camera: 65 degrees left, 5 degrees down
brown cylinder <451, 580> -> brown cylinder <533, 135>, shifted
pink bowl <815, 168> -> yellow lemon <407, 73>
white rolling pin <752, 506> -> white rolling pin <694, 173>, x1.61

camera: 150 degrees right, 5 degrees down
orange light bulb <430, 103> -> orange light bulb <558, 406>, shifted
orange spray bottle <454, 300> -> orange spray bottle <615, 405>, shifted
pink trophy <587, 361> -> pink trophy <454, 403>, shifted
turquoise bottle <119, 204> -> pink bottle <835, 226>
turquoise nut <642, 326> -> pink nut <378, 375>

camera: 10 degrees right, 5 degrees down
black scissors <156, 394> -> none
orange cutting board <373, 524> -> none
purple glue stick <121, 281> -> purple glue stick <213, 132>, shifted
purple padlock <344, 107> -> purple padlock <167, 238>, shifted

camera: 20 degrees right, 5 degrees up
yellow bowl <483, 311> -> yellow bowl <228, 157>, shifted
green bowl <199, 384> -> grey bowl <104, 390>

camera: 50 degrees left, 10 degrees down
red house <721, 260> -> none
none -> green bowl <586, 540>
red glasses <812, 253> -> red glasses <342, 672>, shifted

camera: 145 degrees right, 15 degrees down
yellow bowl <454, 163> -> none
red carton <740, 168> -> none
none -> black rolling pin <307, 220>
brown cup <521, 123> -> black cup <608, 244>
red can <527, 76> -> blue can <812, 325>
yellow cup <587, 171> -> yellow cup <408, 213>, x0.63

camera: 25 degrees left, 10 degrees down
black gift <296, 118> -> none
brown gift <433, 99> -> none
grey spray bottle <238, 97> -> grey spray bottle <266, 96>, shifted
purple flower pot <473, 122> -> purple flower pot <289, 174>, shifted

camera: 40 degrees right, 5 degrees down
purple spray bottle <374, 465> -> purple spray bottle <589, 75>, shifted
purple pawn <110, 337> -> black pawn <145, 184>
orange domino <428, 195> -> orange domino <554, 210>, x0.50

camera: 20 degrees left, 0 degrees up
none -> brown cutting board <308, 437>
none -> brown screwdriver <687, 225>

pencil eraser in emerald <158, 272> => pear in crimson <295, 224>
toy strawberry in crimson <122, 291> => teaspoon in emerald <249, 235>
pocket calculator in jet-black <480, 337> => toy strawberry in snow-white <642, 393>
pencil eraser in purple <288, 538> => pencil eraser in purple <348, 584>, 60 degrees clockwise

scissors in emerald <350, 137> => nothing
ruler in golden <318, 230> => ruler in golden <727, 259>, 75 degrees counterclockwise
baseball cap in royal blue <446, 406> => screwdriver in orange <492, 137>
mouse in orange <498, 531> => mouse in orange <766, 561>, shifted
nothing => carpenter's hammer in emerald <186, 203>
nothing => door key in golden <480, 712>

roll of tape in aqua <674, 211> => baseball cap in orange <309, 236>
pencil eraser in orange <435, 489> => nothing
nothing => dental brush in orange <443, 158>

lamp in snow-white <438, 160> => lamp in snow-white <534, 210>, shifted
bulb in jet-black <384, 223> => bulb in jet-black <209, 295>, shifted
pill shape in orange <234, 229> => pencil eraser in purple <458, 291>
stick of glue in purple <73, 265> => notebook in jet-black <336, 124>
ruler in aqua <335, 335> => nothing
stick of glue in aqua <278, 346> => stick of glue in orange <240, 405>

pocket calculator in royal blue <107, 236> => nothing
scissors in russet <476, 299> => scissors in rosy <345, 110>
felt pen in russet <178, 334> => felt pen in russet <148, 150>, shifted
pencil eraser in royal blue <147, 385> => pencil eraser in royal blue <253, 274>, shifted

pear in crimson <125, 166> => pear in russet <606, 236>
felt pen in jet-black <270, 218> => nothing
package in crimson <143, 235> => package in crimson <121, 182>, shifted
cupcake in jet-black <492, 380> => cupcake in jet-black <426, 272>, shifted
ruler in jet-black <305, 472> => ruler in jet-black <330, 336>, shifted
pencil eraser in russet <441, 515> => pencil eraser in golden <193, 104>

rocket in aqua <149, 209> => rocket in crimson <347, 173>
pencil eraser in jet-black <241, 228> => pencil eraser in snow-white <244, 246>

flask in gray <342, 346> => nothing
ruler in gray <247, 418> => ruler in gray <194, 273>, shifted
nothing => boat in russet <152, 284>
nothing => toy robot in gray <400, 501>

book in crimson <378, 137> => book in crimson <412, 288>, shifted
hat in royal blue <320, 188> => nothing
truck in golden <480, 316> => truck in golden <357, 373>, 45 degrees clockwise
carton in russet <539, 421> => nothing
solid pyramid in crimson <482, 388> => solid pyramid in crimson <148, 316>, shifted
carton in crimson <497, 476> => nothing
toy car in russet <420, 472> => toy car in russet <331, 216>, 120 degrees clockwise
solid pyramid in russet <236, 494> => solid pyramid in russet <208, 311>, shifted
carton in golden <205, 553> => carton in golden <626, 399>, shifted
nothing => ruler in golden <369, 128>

→ About this exercise
What lines in the data include the string "strawberry"? Copy each one.

→ Exercise output
toy strawberry in crimson <122, 291> => teaspoon in emerald <249, 235>
pocket calculator in jet-black <480, 337> => toy strawberry in snow-white <642, 393>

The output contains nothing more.